[Task brief] Copy every line from the records below that holds the word "lime".

Object correspondence data:

------------------------------------------------------------

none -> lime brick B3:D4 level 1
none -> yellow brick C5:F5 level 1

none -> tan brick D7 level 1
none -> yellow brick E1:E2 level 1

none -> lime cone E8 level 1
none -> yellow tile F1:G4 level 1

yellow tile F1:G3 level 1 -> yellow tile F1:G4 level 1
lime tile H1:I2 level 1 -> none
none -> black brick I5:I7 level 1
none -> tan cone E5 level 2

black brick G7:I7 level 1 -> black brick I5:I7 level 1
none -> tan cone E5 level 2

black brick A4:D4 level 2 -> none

------------------------------------------------------------

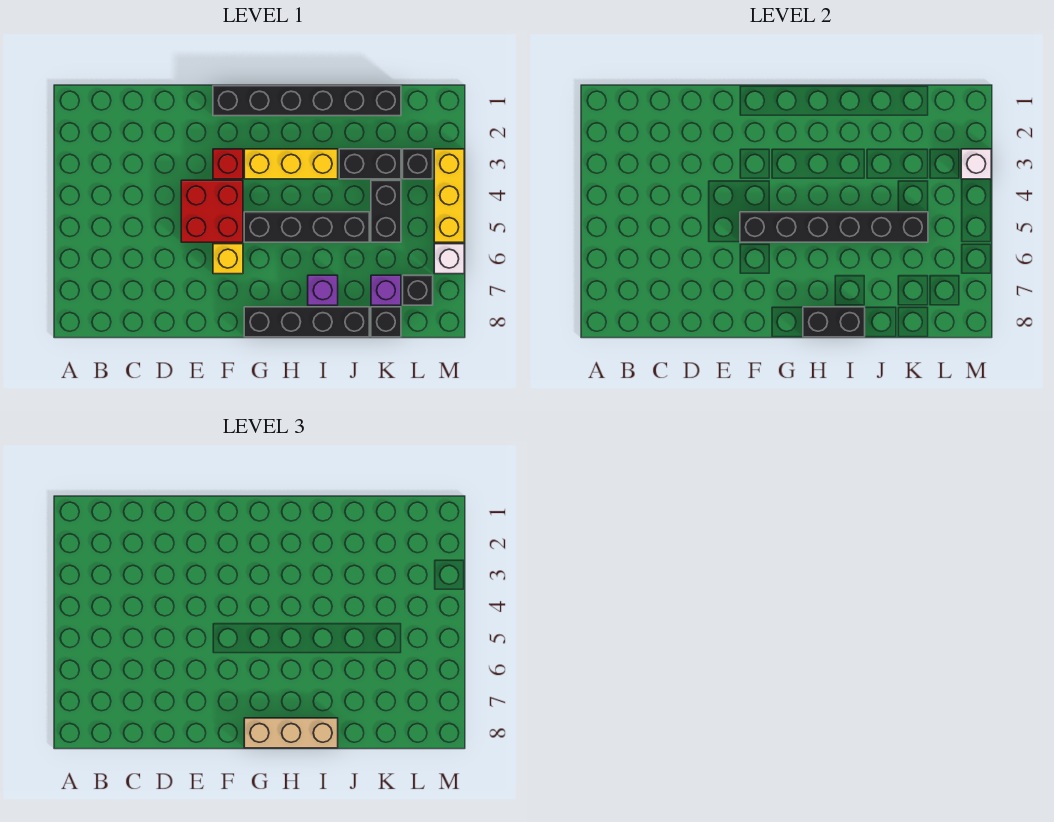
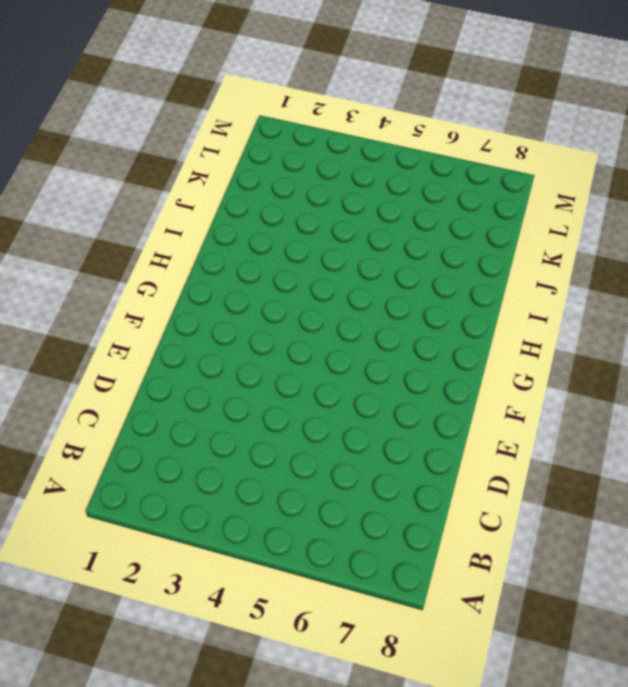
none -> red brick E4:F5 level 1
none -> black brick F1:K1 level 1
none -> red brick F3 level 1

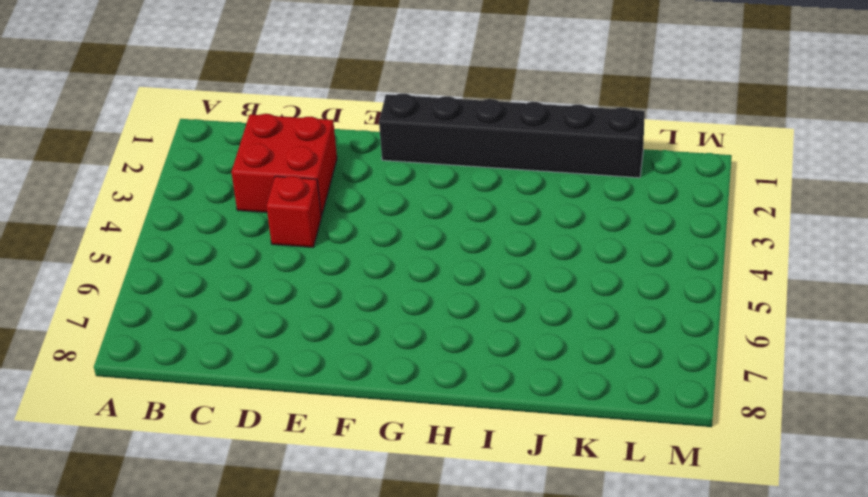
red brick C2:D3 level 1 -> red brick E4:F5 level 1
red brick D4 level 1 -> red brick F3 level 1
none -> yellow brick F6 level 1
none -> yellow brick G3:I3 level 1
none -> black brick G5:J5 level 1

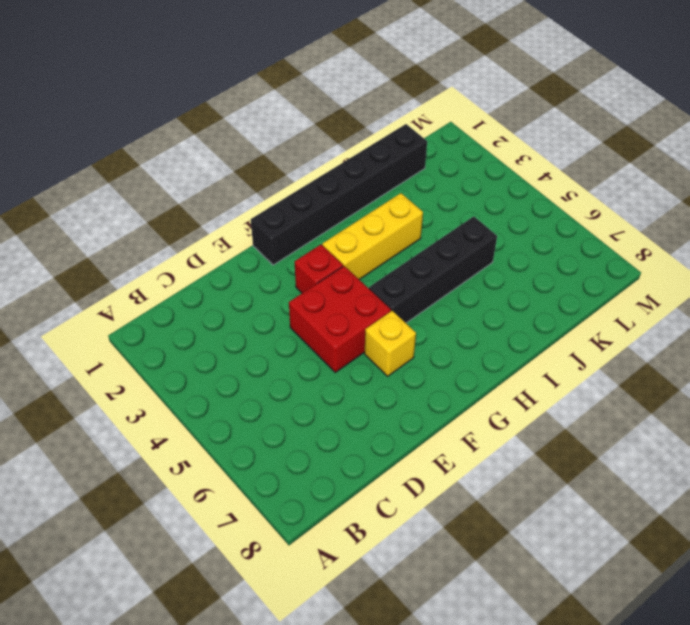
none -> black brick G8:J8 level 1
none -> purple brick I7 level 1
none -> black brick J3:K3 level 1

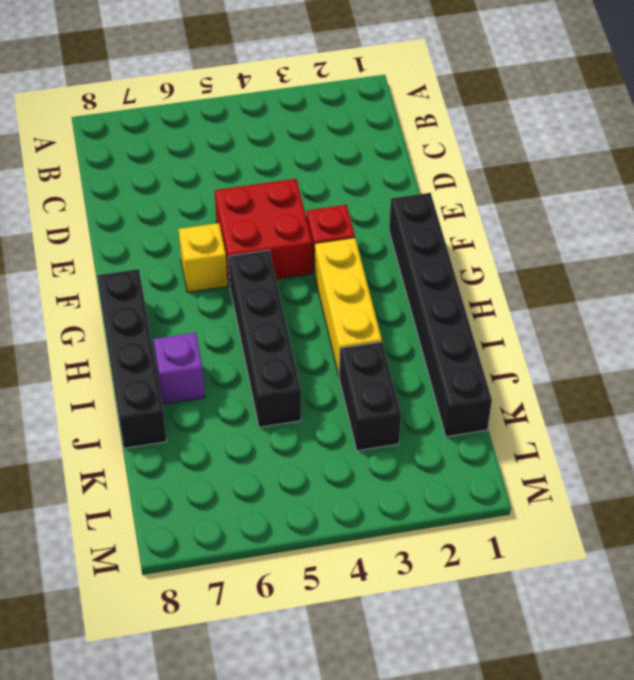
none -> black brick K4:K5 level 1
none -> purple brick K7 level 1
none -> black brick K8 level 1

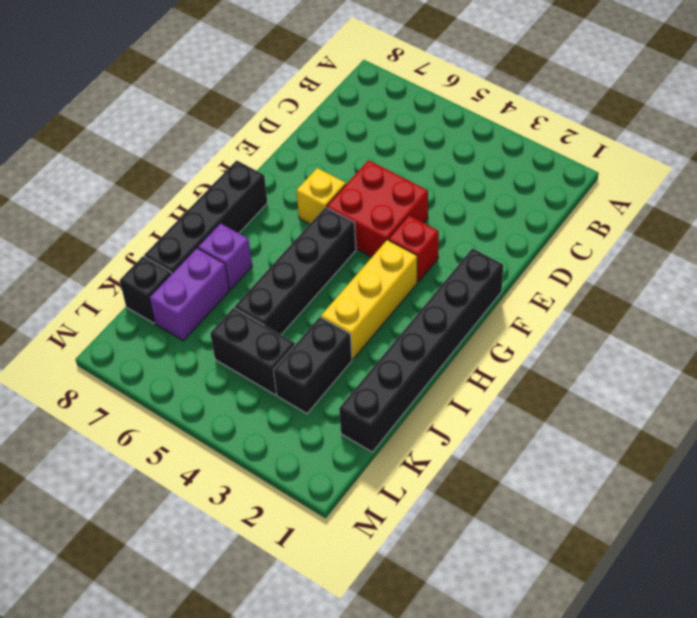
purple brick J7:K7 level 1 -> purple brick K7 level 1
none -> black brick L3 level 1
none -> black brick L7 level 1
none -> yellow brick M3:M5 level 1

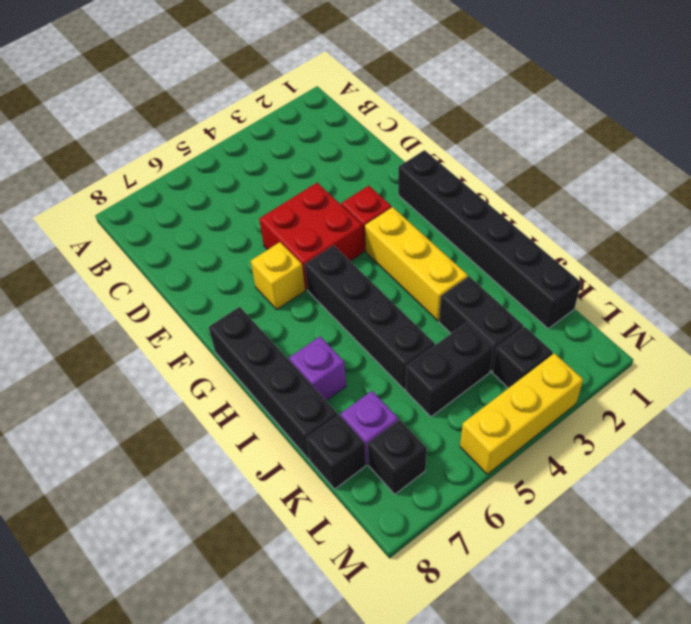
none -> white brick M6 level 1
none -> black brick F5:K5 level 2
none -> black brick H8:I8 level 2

------------------------------------------------------------

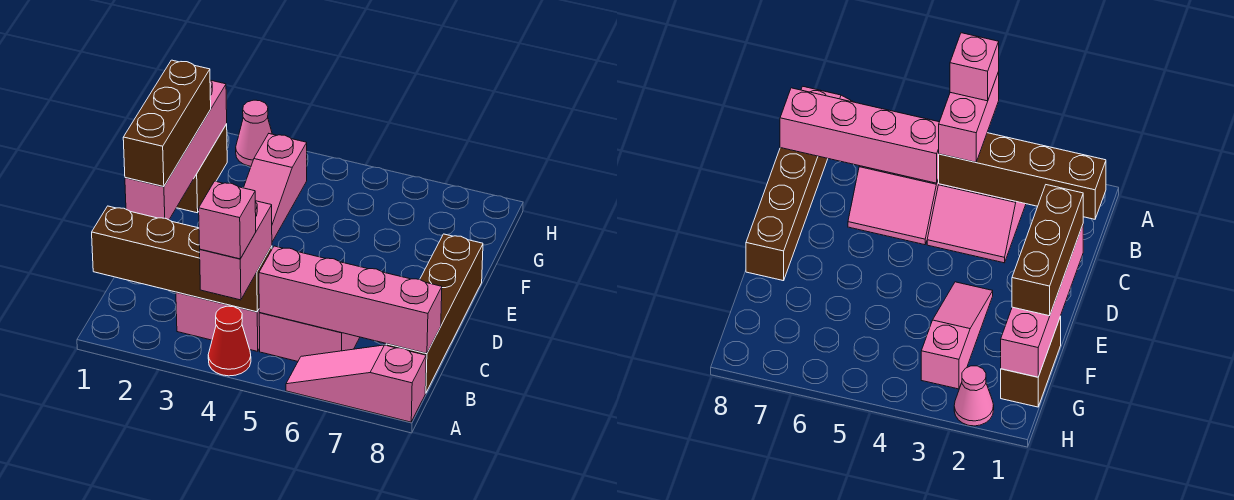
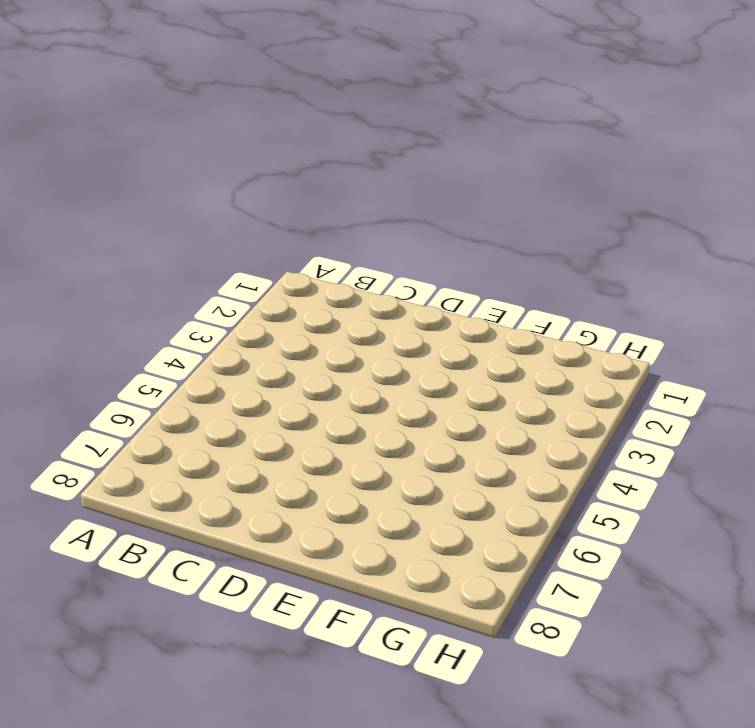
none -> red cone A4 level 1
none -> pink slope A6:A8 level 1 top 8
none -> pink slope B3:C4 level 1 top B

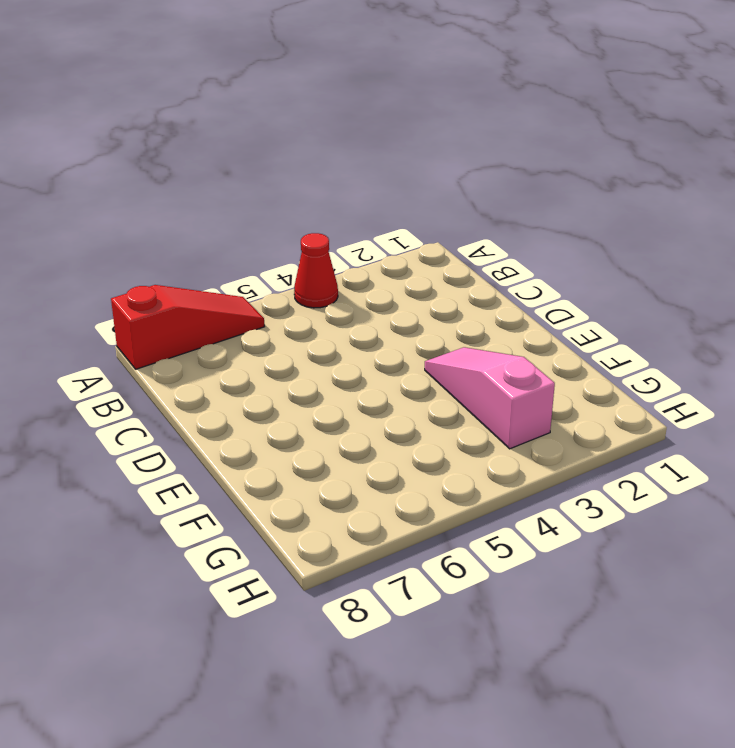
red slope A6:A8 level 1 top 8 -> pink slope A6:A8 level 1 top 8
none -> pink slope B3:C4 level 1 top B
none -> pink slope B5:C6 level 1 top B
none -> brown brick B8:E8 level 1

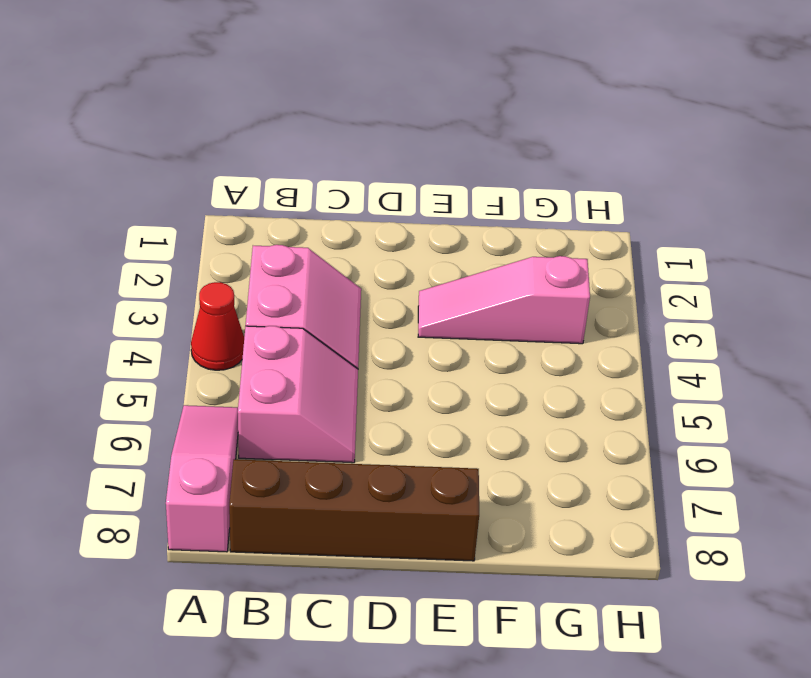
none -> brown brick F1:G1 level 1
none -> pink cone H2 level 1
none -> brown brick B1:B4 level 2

------------------------------------------------------------

[Task output]
none -> lime brick B3:D4 level 1
none -> lime cone E8 level 1
lime tile H1:I2 level 1 -> none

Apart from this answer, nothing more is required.